(Records from a collection)
• • • • • • •

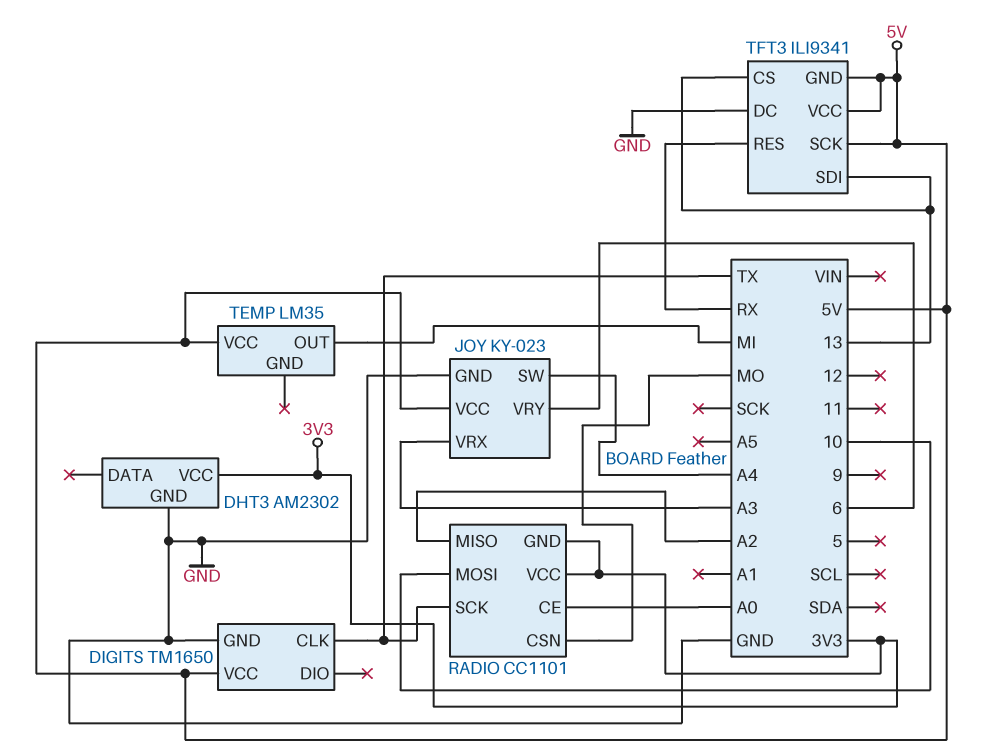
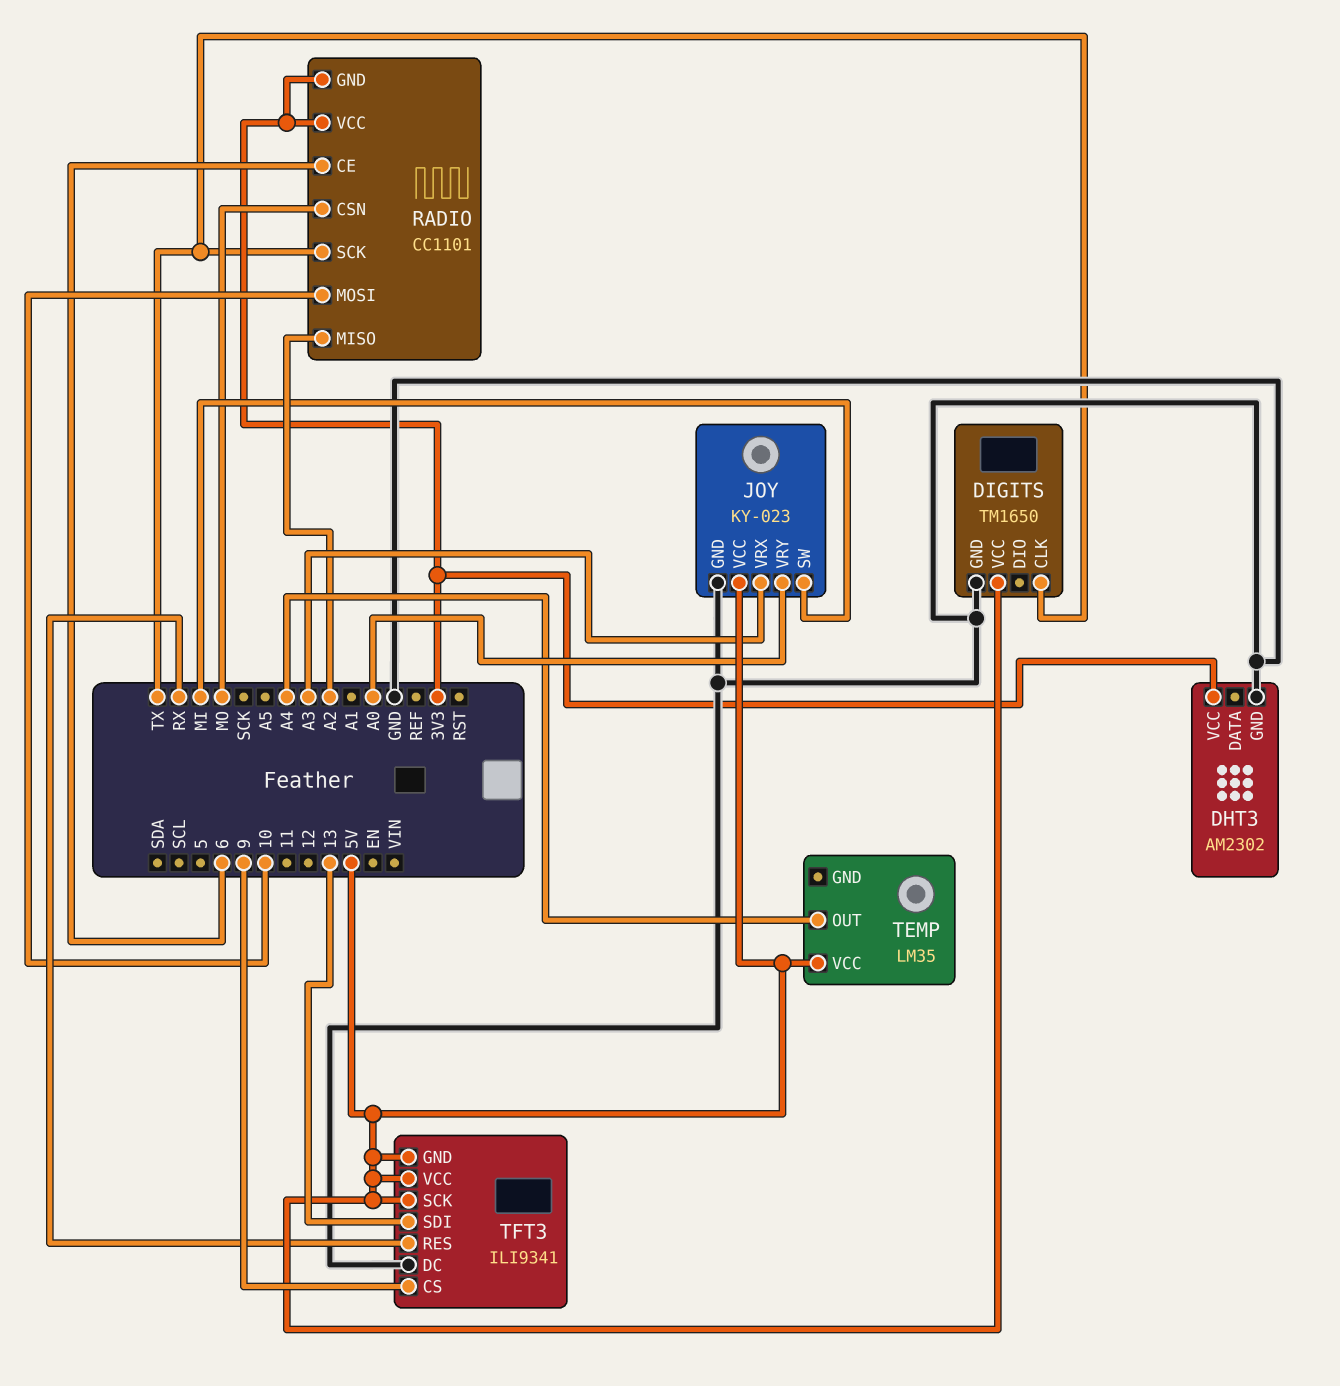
JOY pin SW: A4 -> MI
JOY pin VRY: 6 -> A0
RADIO pin CE: A0 -> 6
TEMP pin OUT: MI -> A4
TFT3 pin CS: 13 -> 9

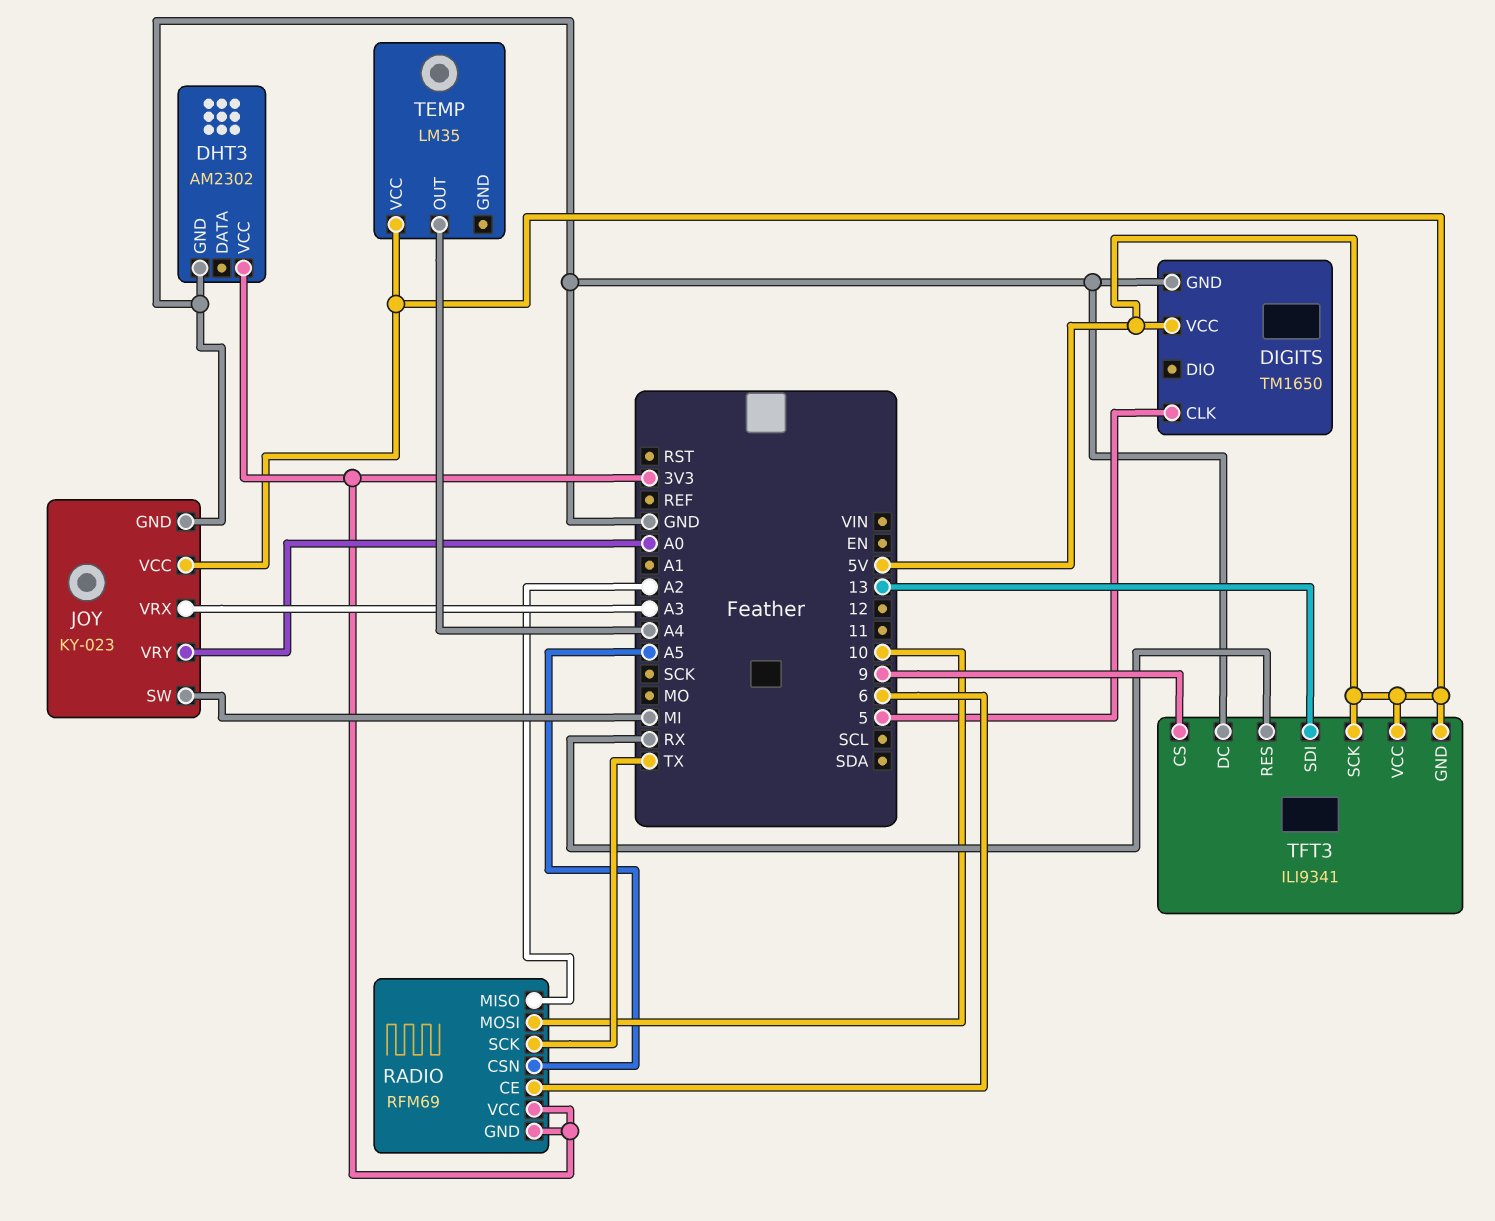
DIGITS pin CLK: TX -> 5
RADIO: CC1101 -> RFM69
RADIO pin CSN: MO -> A5

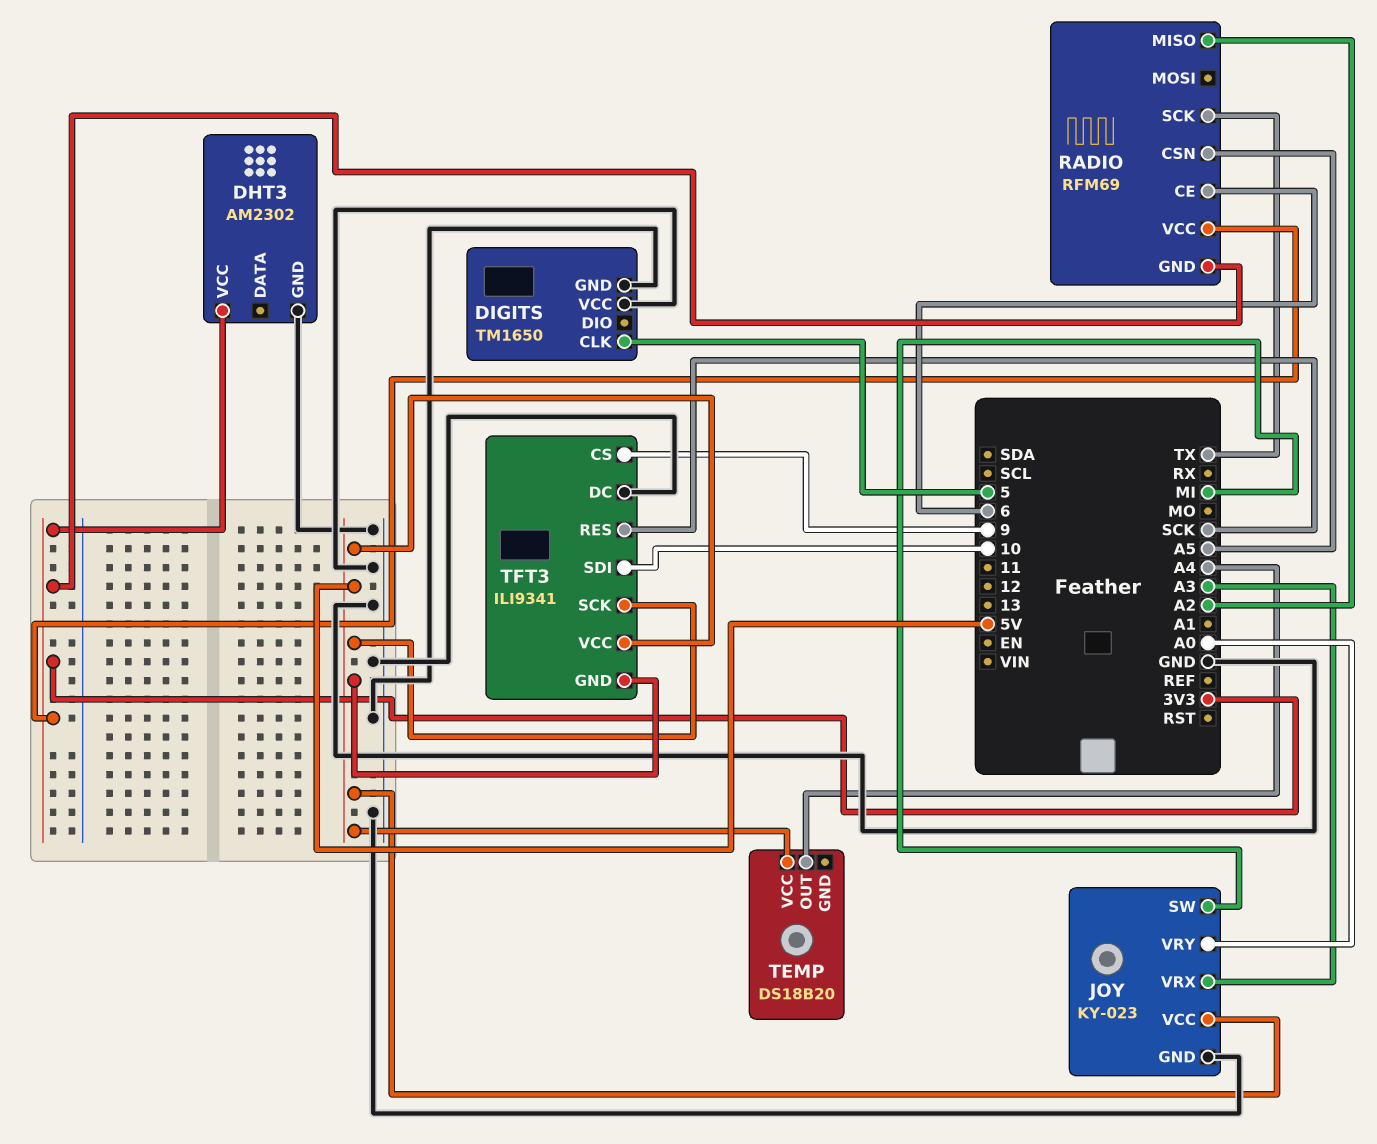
DIGITS pin VCC: 5V -> GND
RADIO pin MOSI: 10 -> none
TEMP: LM35 -> DS18B20
TFT3 pin RES: RX -> SCK
TFT3 pin SDI: 13 -> 10

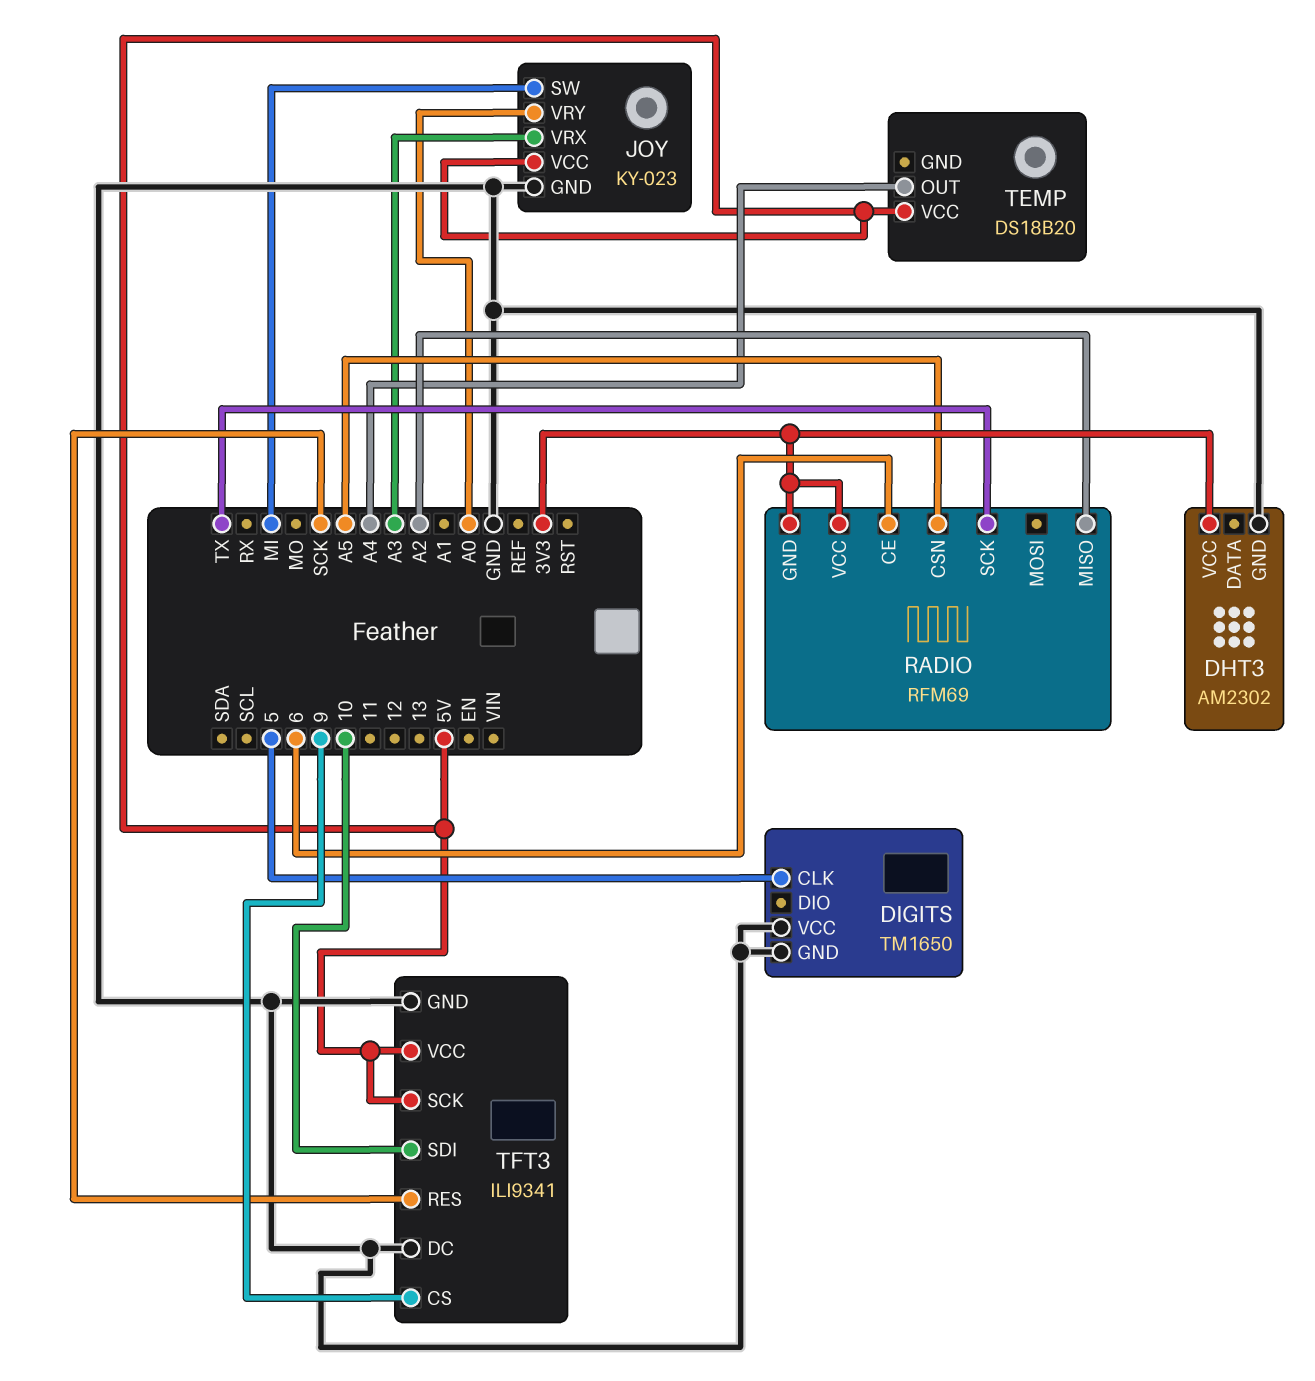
TFT3 pin GND: 5V -> GND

• • • • • • •

Prompt:
A faithful copy of the records above is needed, with the pictures left out.

Written answer:
JOY pin SW: A4 -> MI
JOY pin VRY: 6 -> A0
RADIO pin CE: A0 -> 6
TEMP pin OUT: MI -> A4
TFT3 pin CS: 13 -> 9

DIGITS pin CLK: TX -> 5
RADIO: CC1101 -> RFM69
RADIO pin CSN: MO -> A5

DIGITS pin VCC: 5V -> GND
RADIO pin MOSI: 10 -> none
TEMP: LM35 -> DS18B20
TFT3 pin RES: RX -> SCK
TFT3 pin SDI: 13 -> 10

TFT3 pin GND: 5V -> GND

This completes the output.